Input data Block Start

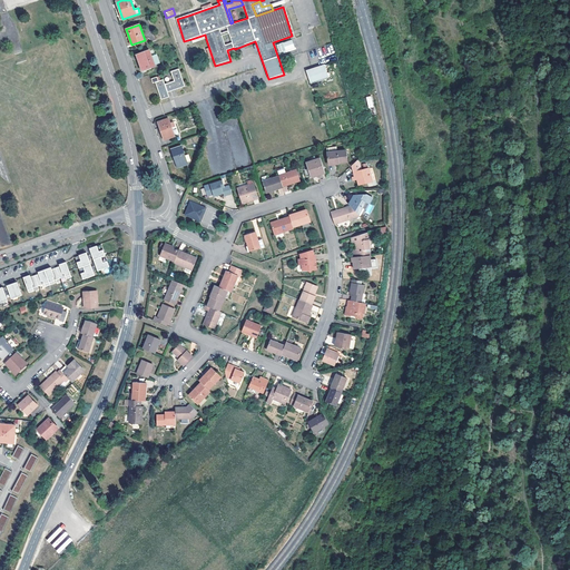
[(193,43),(206,39),(205,35),(192,39),(193,43)]
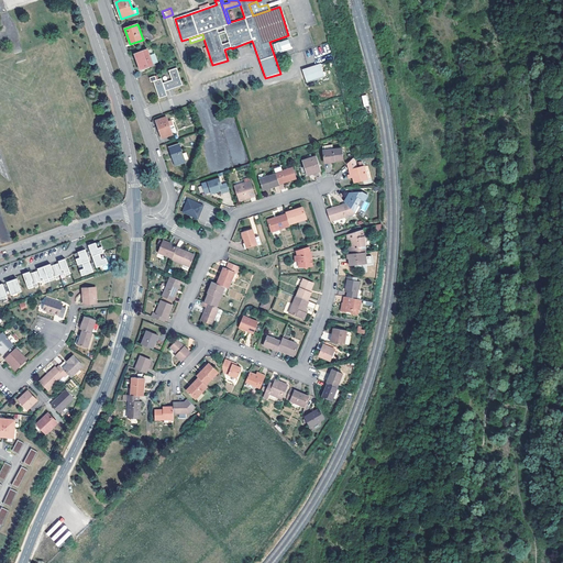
[(273,44),(276,54),(293,48),(289,39),(273,44)]
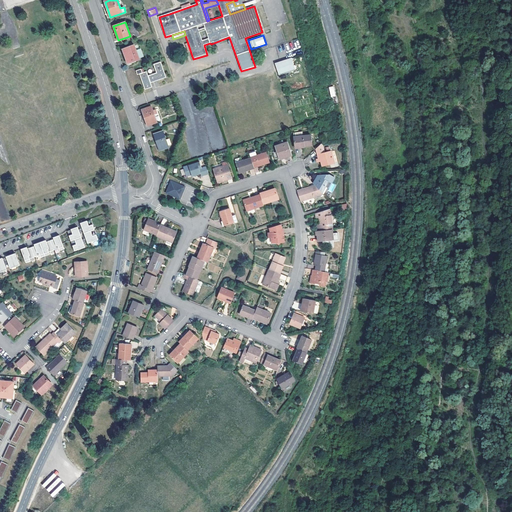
[(135,46),(124,49),(129,63),(140,60),(135,46)]
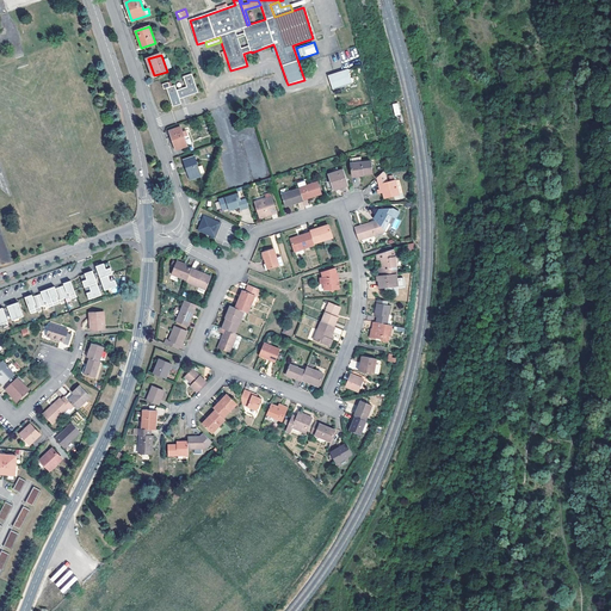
[(353,84),(349,71),(328,76),(333,91),(353,84)]
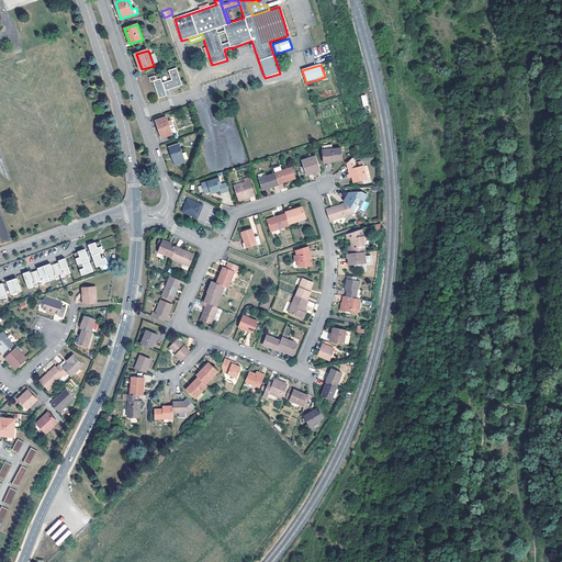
[(182,86),(176,68),(169,71),(172,81),(164,83),(161,79),(156,81),(155,77),(149,79),(152,82),(153,82),(159,99),(167,97),(166,92),(182,86)]
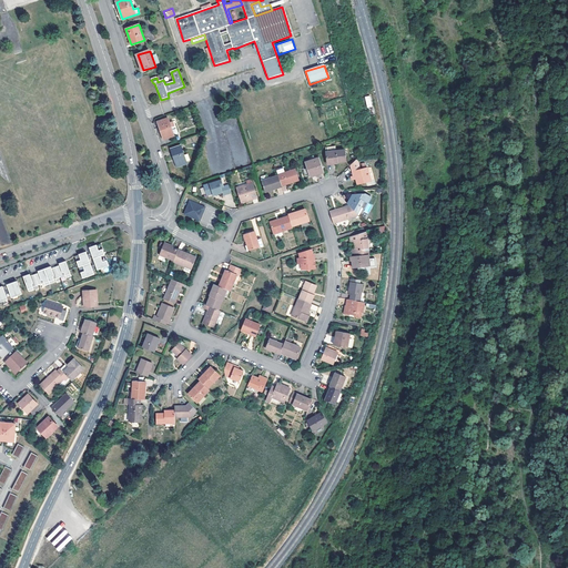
[(168,119),(159,122),(164,140),(174,137),(168,119)]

Input data Block End

Exactly as they stand, retype all the entries, but omit the pictures.

▶ Completed exercise:
[(193,43),(206,39),(205,35),(192,39),(193,43)]
[(273,44),(276,54),(293,48),(289,39),(273,44)]
[(135,46),(124,49),(129,63),(140,60),(135,46)]
[(353,84),(349,71),(328,76),(333,91),(353,84)]
[(182,86),(176,68),(169,71),(172,81),(164,83),(161,79),(156,81),(155,77),(149,79),(152,82),(153,82),(159,99),(167,97),(166,92),(182,86)]
[(168,119),(159,122),(164,140),(174,137),(168,119)]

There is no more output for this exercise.